* **How to complete this task**: Number of lines below with the word "yellow": give it and nothing more.

--- --- ---

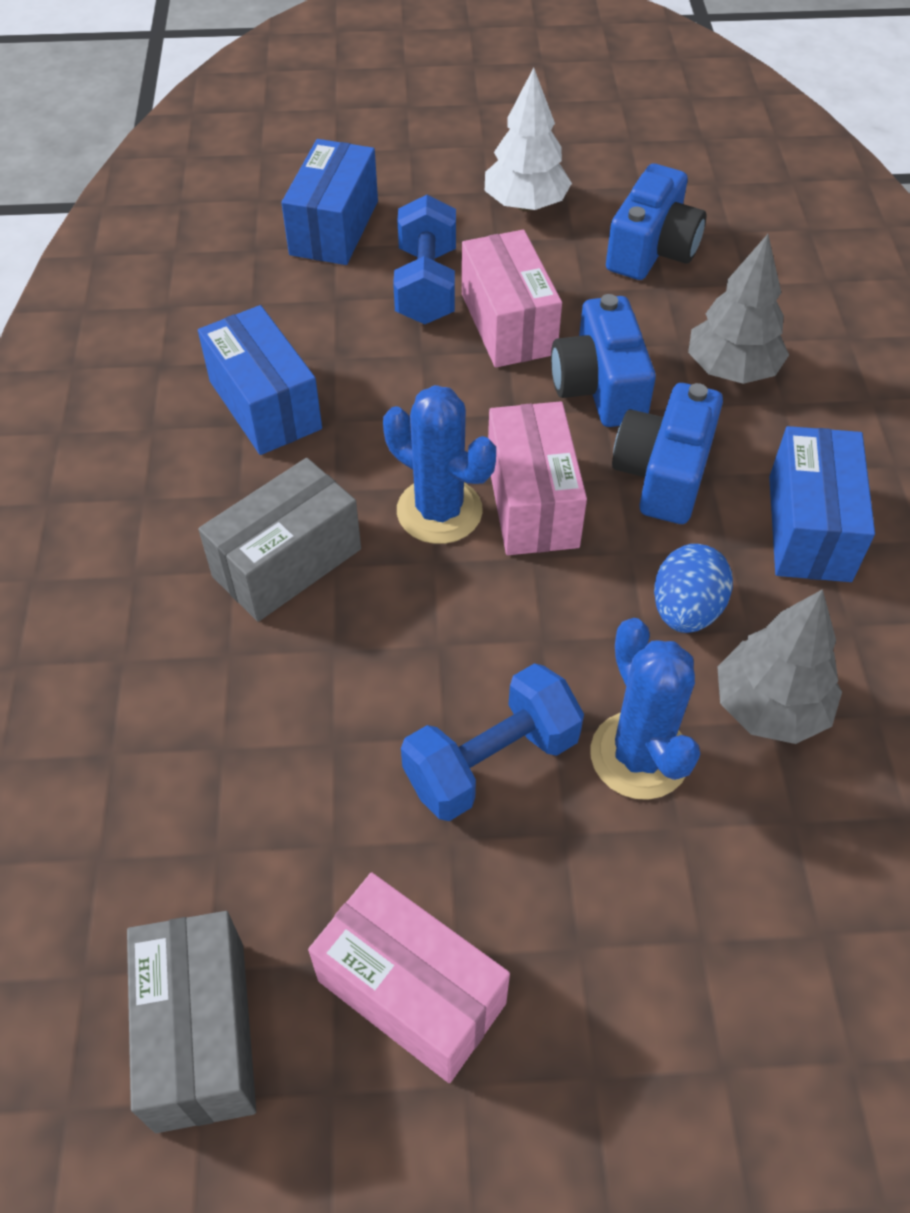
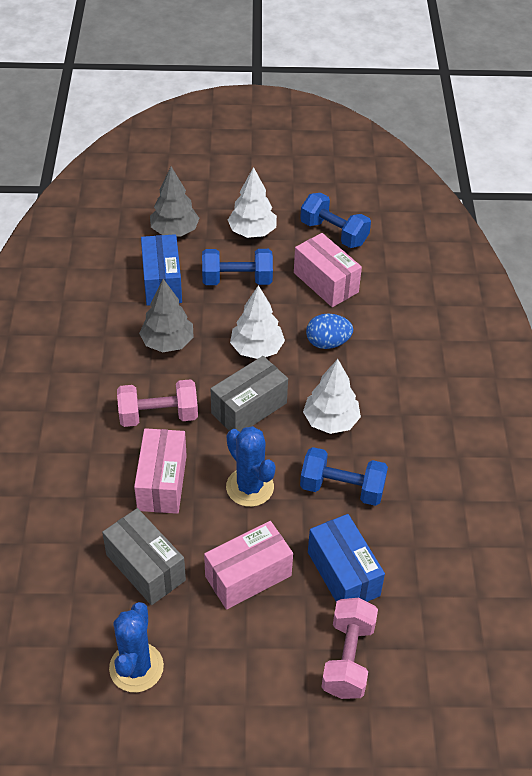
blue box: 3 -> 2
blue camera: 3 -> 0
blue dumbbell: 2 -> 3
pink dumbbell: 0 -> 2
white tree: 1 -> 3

--- --- ---

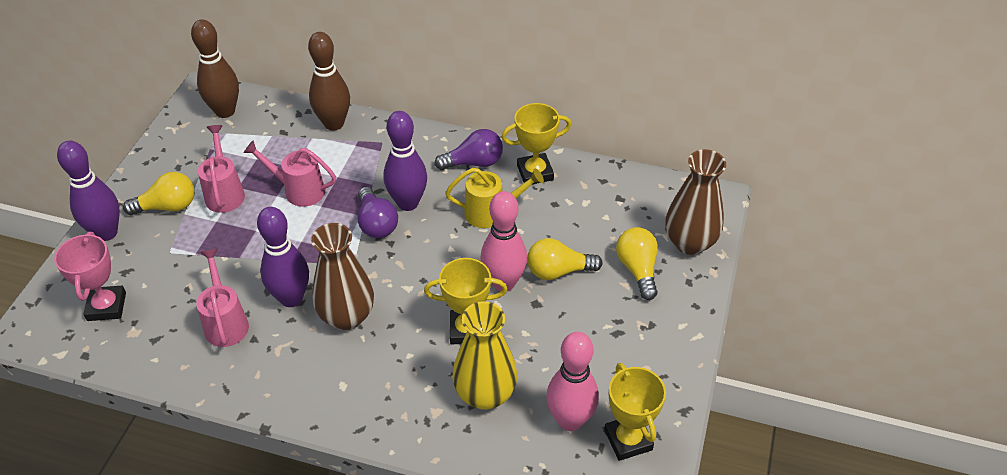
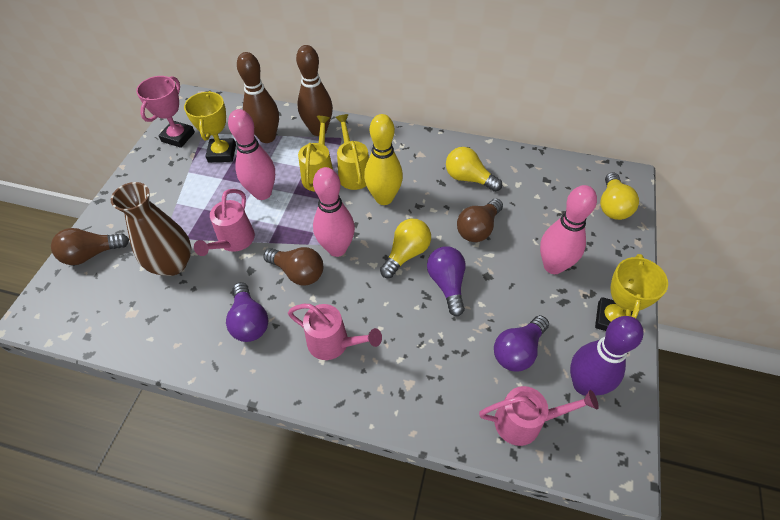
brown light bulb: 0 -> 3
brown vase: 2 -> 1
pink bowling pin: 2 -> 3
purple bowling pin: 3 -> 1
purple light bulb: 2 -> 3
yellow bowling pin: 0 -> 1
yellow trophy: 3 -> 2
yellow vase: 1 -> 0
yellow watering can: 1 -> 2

--- --- ---

* **Your solution**: 4